> _Excerpted data_
"""

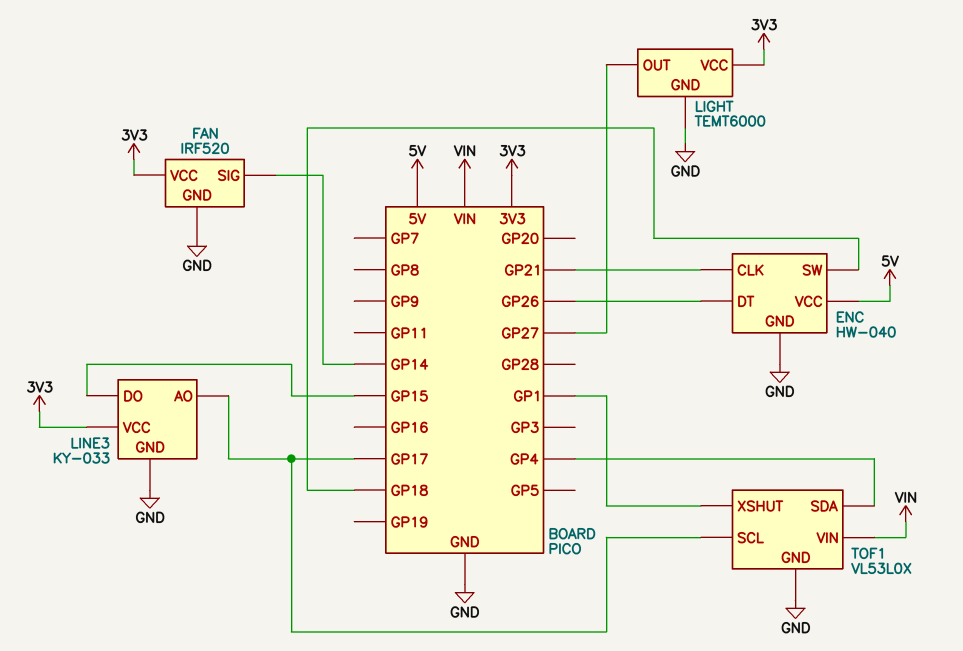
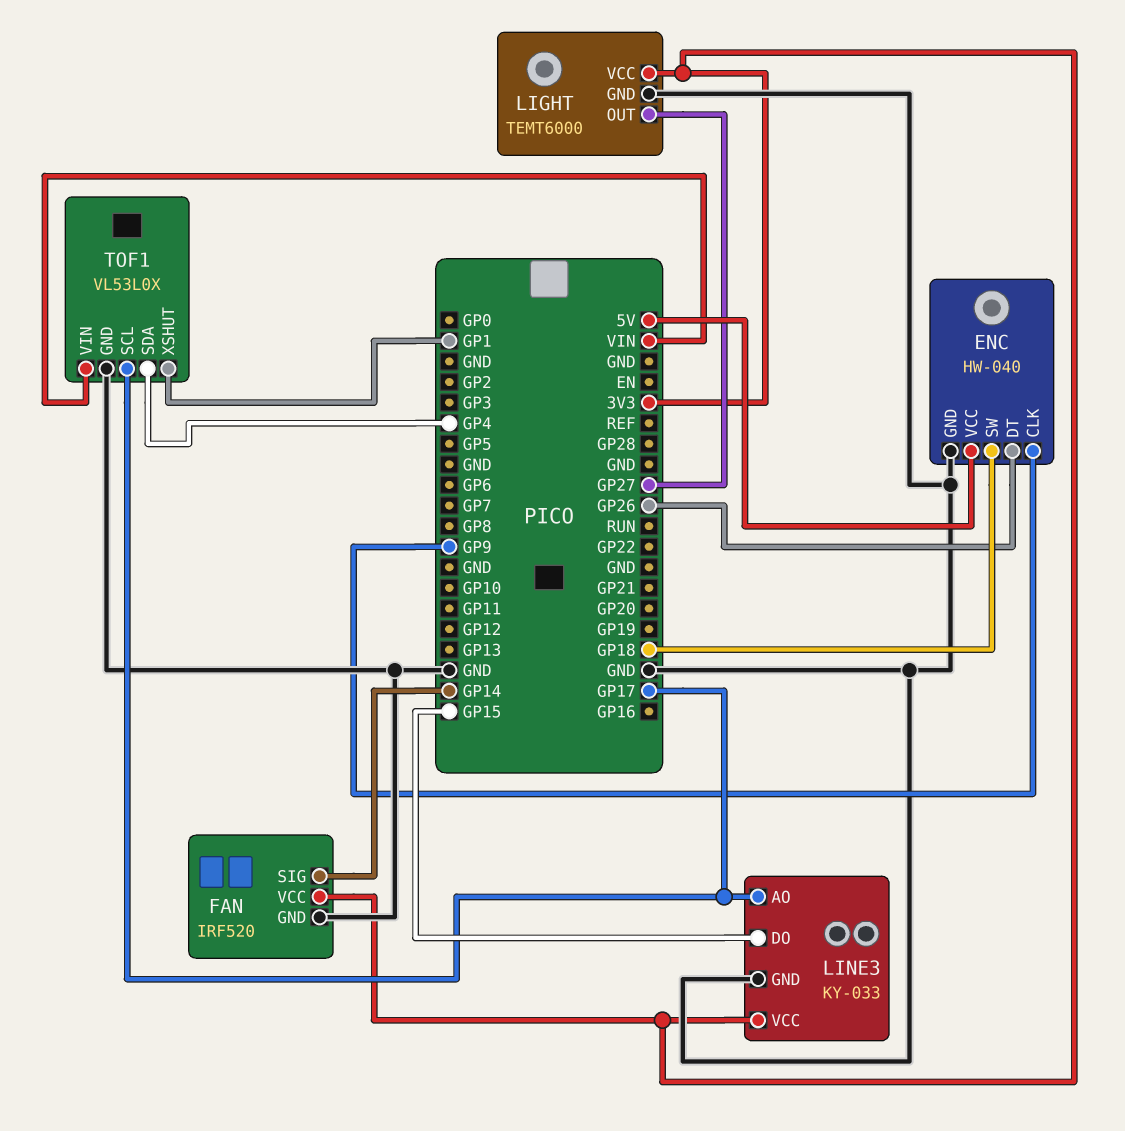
ENC pin CLK: GP21 -> GP9

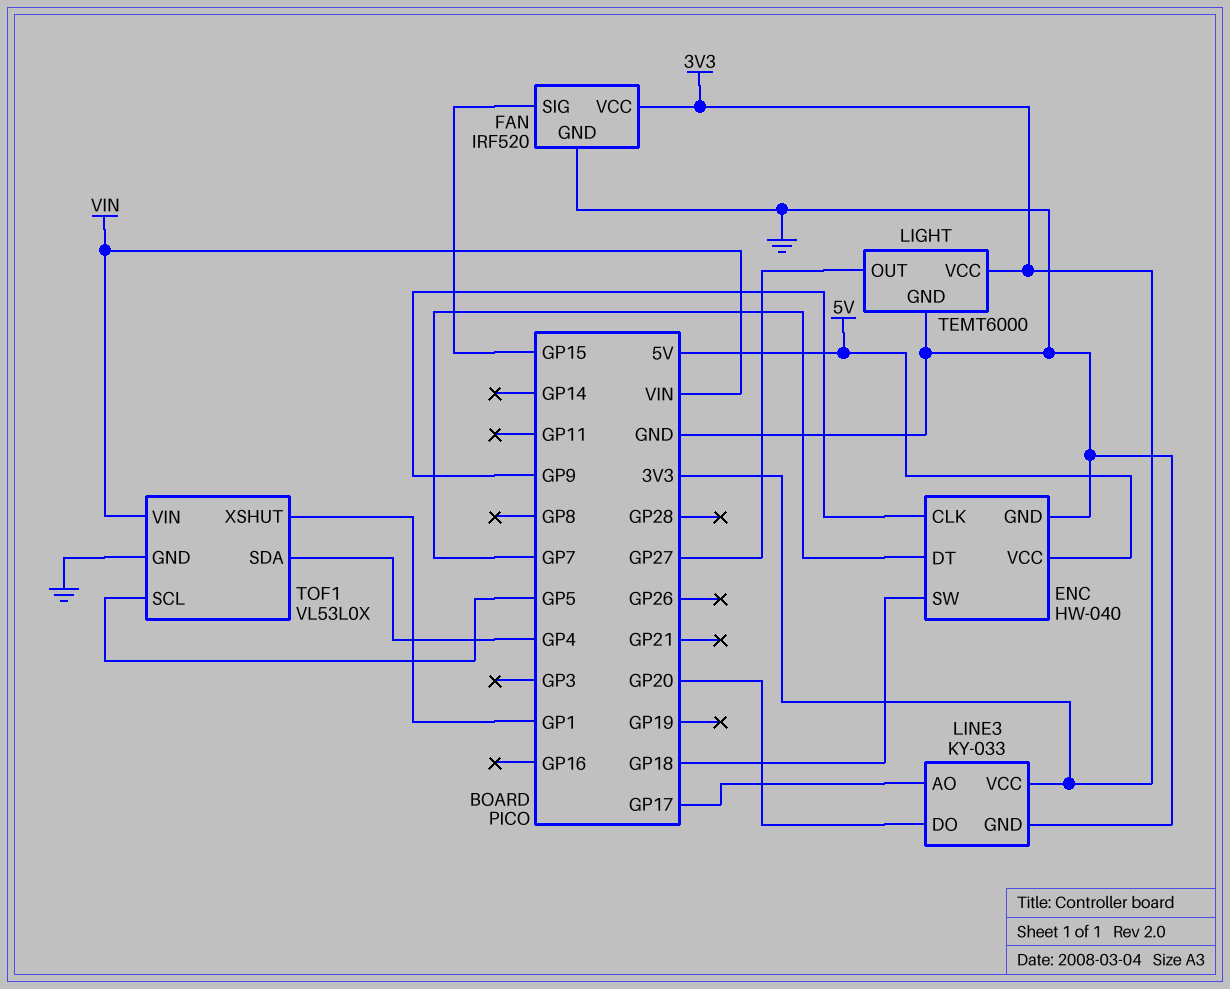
ENC pin DT: GP26 -> GP7
FAN pin SIG: GP14 -> GP15
LINE3 pin DO: GP15 -> GP20
TOF1 pin SCL: GP17 -> GP5

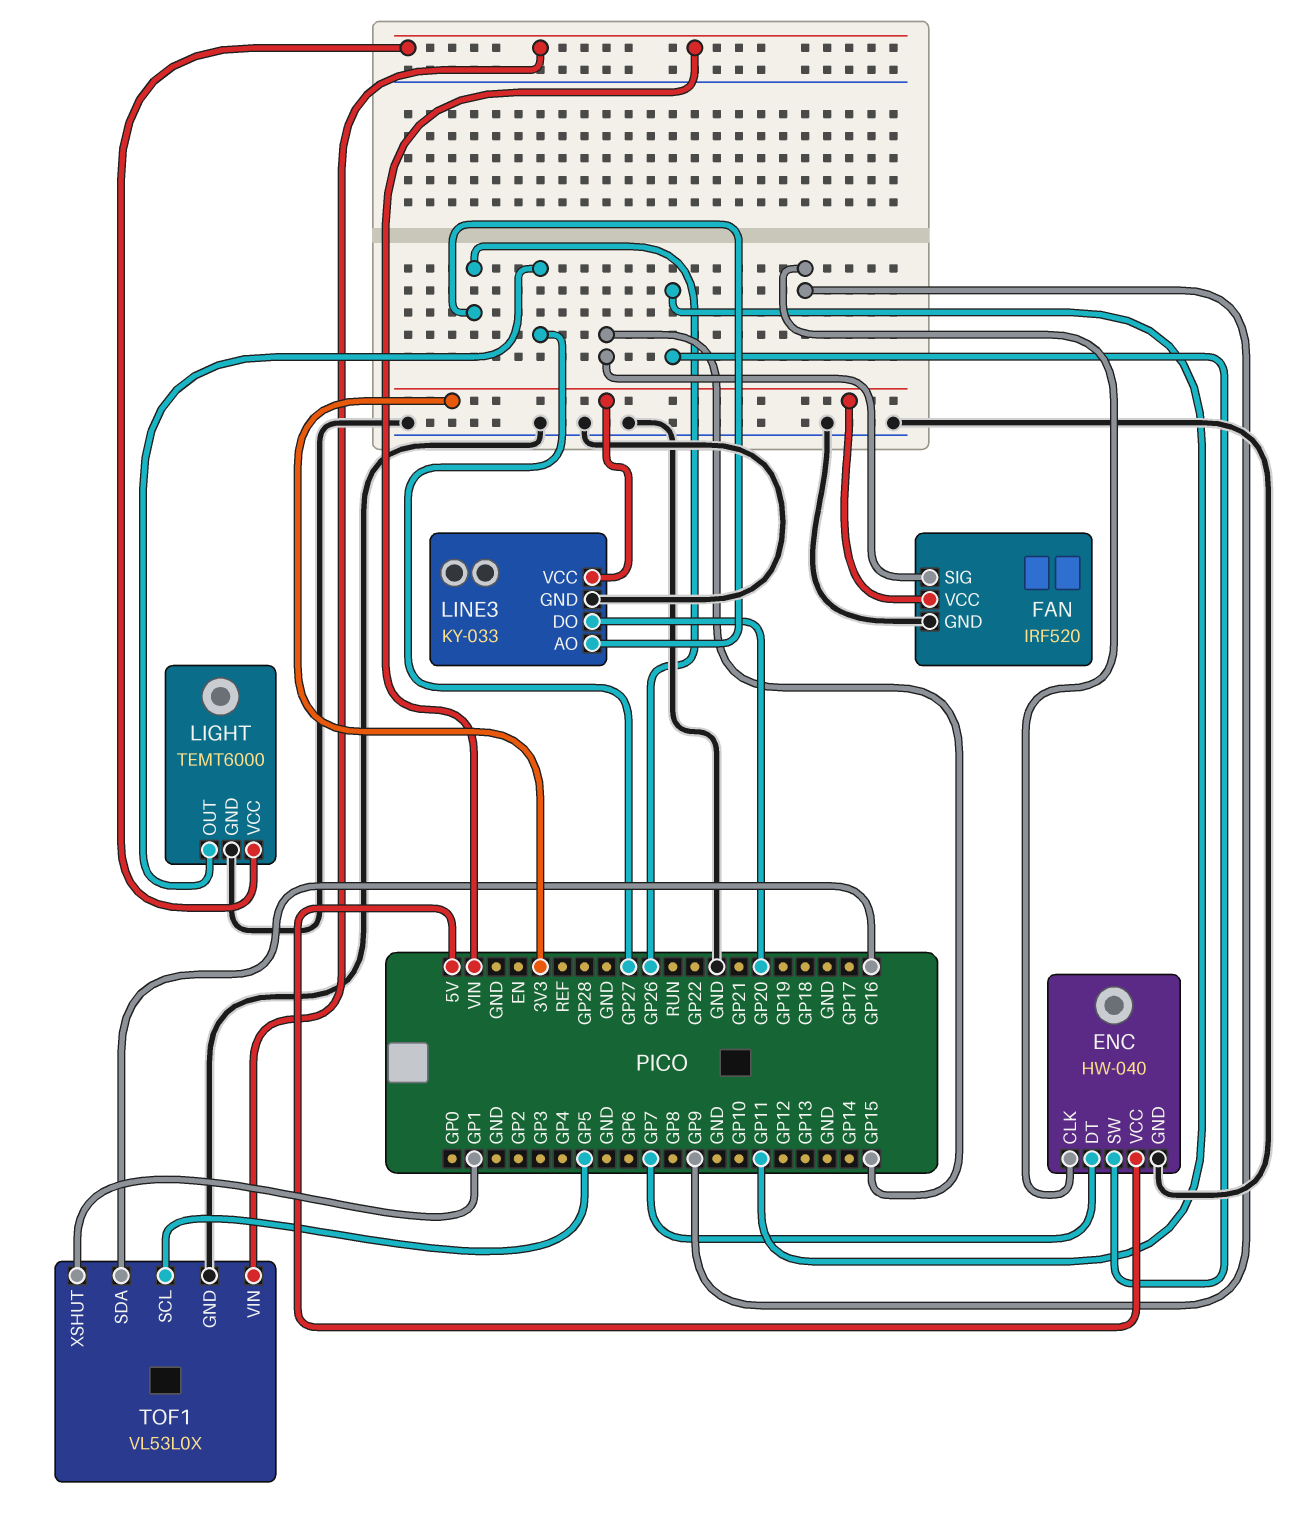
ENC pin SW: GP18 -> GP11
LIGHT pin VCC: 3V3 -> VIN
LINE3 pin AO: GP17 -> GP26
TOF1 pin SDA: GP4 -> GP16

"""

> _What is needed_
From the material above, set down each entry exactly, but exclude the pictures.

> _Expected answer_
ENC pin CLK: GP21 -> GP9

ENC pin DT: GP26 -> GP7
FAN pin SIG: GP14 -> GP15
LINE3 pin DO: GP15 -> GP20
TOF1 pin SCL: GP17 -> GP5

ENC pin SW: GP18 -> GP11
LIGHT pin VCC: 3V3 -> VIN
LINE3 pin AO: GP17 -> GP26
TOF1 pin SDA: GP4 -> GP16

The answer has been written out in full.